- **Input records**:
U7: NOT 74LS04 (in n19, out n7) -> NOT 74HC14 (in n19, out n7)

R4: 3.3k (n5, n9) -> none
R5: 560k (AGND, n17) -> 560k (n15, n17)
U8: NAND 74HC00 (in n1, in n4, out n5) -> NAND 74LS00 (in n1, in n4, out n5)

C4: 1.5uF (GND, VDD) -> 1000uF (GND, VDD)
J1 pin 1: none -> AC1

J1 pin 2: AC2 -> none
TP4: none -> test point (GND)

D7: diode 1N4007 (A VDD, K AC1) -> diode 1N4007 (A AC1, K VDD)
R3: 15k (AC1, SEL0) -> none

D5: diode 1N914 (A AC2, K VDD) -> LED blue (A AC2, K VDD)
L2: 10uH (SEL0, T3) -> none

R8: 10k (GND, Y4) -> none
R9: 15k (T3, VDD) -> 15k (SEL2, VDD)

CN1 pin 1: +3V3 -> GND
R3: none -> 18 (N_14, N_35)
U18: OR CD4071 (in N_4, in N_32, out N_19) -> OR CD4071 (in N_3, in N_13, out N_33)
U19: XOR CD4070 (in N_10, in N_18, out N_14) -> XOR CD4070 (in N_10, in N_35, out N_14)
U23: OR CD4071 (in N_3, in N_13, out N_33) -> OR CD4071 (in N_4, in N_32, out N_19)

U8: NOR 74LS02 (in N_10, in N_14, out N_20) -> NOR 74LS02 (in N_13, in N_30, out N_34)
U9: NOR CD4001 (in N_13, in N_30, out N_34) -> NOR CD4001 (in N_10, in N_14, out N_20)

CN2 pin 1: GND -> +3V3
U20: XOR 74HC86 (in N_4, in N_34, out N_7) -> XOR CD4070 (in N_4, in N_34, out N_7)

- **What you should do**: Restate all of the entries exactly, please.

- **Answer to the exercise**:
U7: NOT 74LS04 (in n19, out n7) -> NOT 74HC14 (in n19, out n7)

R4: 3.3k (n5, n9) -> none
R5: 560k (AGND, n17) -> 560k (n15, n17)
U8: NAND 74HC00 (in n1, in n4, out n5) -> NAND 74LS00 (in n1, in n4, out n5)

C4: 1.5uF (GND, VDD) -> 1000uF (GND, VDD)
J1 pin 1: none -> AC1

J1 pin 2: AC2 -> none
TP4: none -> test point (GND)

D7: diode 1N4007 (A VDD, K AC1) -> diode 1N4007 (A AC1, K VDD)
R3: 15k (AC1, SEL0) -> none

D5: diode 1N914 (A AC2, K VDD) -> LED blue (A AC2, K VDD)
L2: 10uH (SEL0, T3) -> none

R8: 10k (GND, Y4) -> none
R9: 15k (T3, VDD) -> 15k (SEL2, VDD)

CN1 pin 1: +3V3 -> GND
R3: none -> 18 (N_14, N_35)
U18: OR CD4071 (in N_4, in N_32, out N_19) -> OR CD4071 (in N_3, in N_13, out N_33)
U19: XOR CD4070 (in N_10, in N_18, out N_14) -> XOR CD4070 (in N_10, in N_35, out N_14)
U23: OR CD4071 (in N_3, in N_13, out N_33) -> OR CD4071 (in N_4, in N_32, out N_19)

U8: NOR 74LS02 (in N_10, in N_14, out N_20) -> NOR 74LS02 (in N_13, in N_30, out N_34)
U9: NOR CD4001 (in N_13, in N_30, out N_34) -> NOR CD4001 (in N_10, in N_14, out N_20)

CN2 pin 1: GND -> +3V3
U20: XOR 74HC86 (in N_4, in N_34, out N_7) -> XOR CD4070 (in N_4, in N_34, out N_7)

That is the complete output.